Your instructions >> Could you restate word for word the lines running from the one with "U5 pin IN-: VLOAD -> MODE" to the end of the data, both ends included, but without pictures?
[Supplied records Boundary: Start]
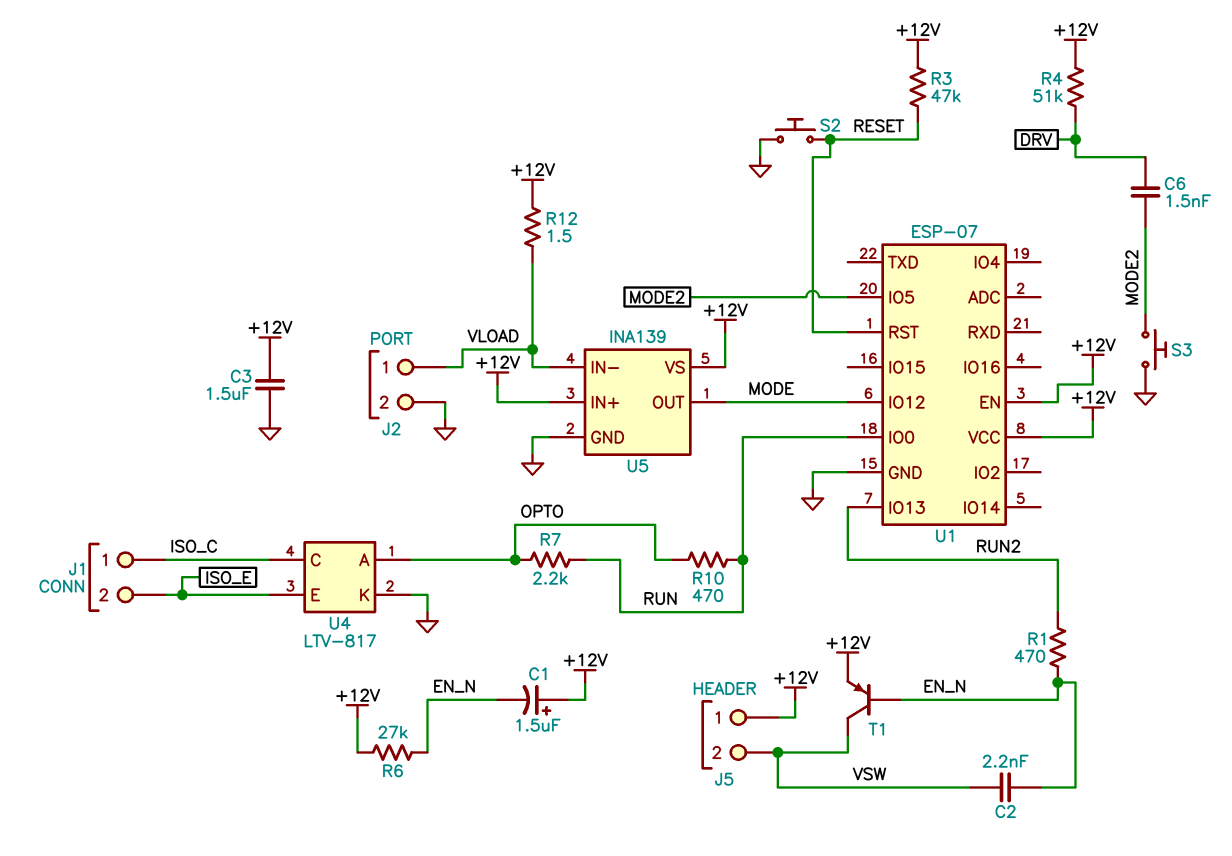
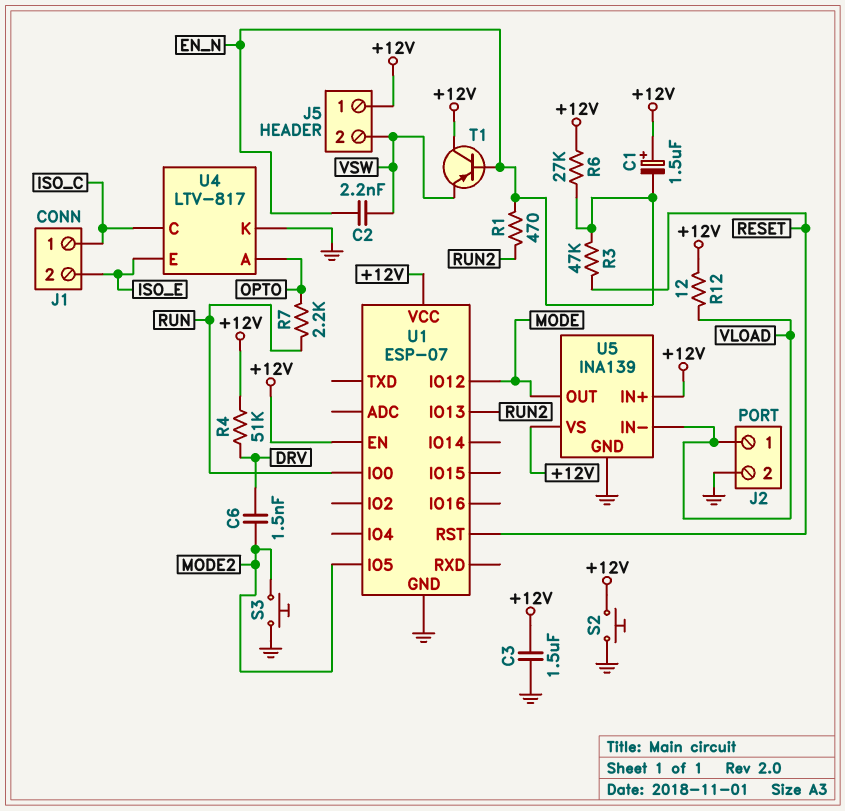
R3: 47k (+12V, RESET) -> 47k (EN_N, RESET)
R10: 470 (OPTO, RUN) -> none
R12: 1.5 (+12V, VLOAD) -> 12 (+12V, VLOAD)
S2: button (GND, RESET) -> button (+12V, GND)
T1: PNP (B EN_N, C VSW, E +12V) -> PNP (B EN_N, C +12V, E VSW)

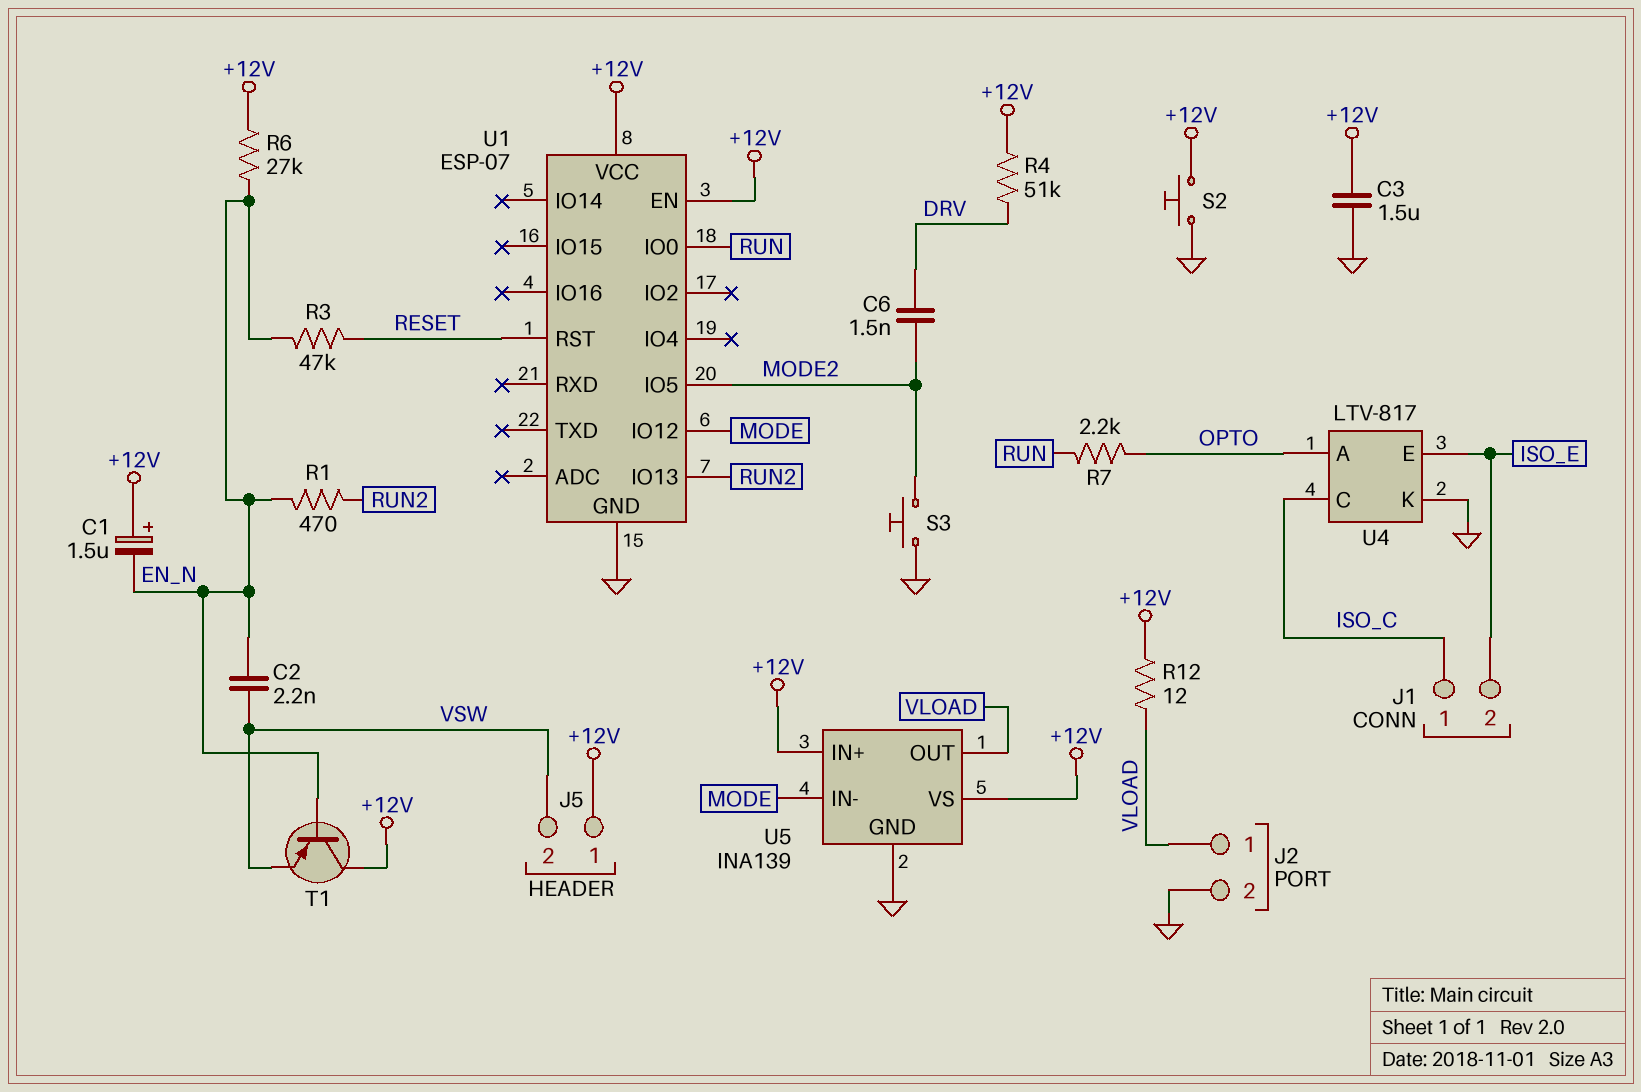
U5 pin IN-: VLOAD -> MODE
U5 pin OUT: MODE -> VLOAD

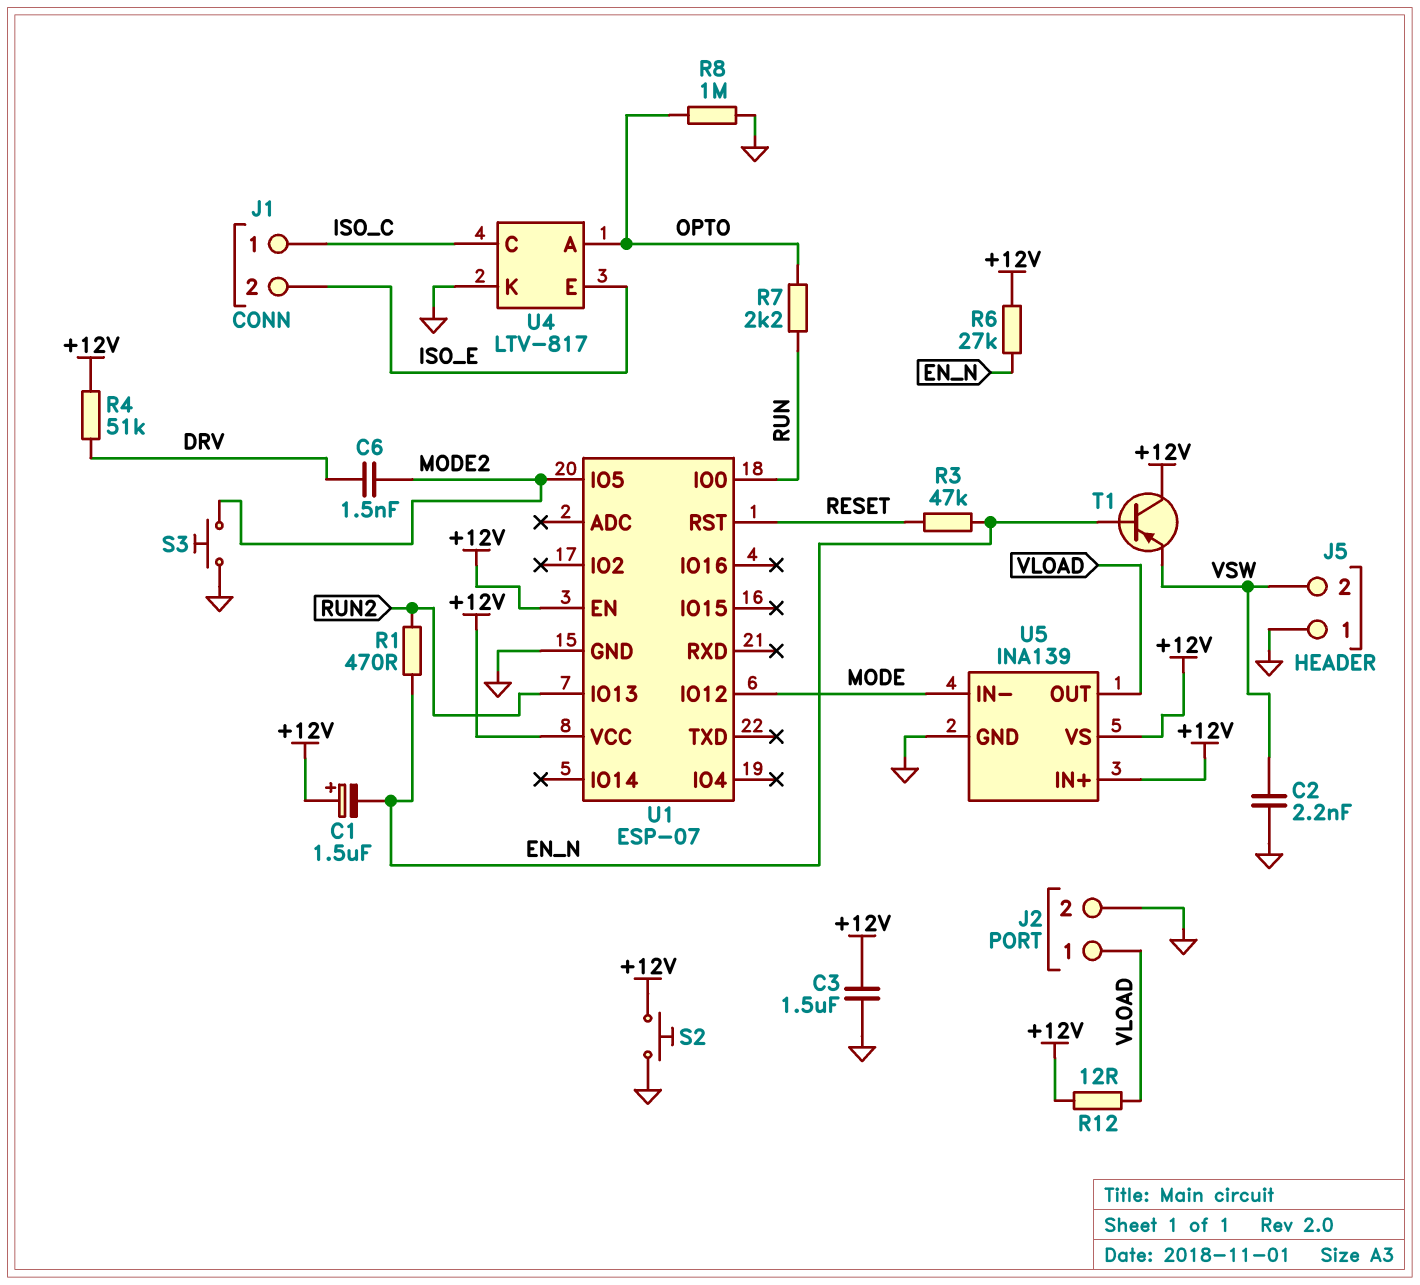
C2: 2.2nF (EN_N, VSW) -> 2.2nF (GND, VSW)
J5 pin 1: +12V -> GND
R8: none -> 1M (GND, OPTO)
[Supplied records Boundary: End]
Completed exercise >>
U5 pin IN-: VLOAD -> MODE
U5 pin OUT: MODE -> VLOAD

C2: 2.2nF (EN_N, VSW) -> 2.2nF (GND, VSW)
J5 pin 1: +12V -> GND
R8: none -> 1M (GND, OPTO)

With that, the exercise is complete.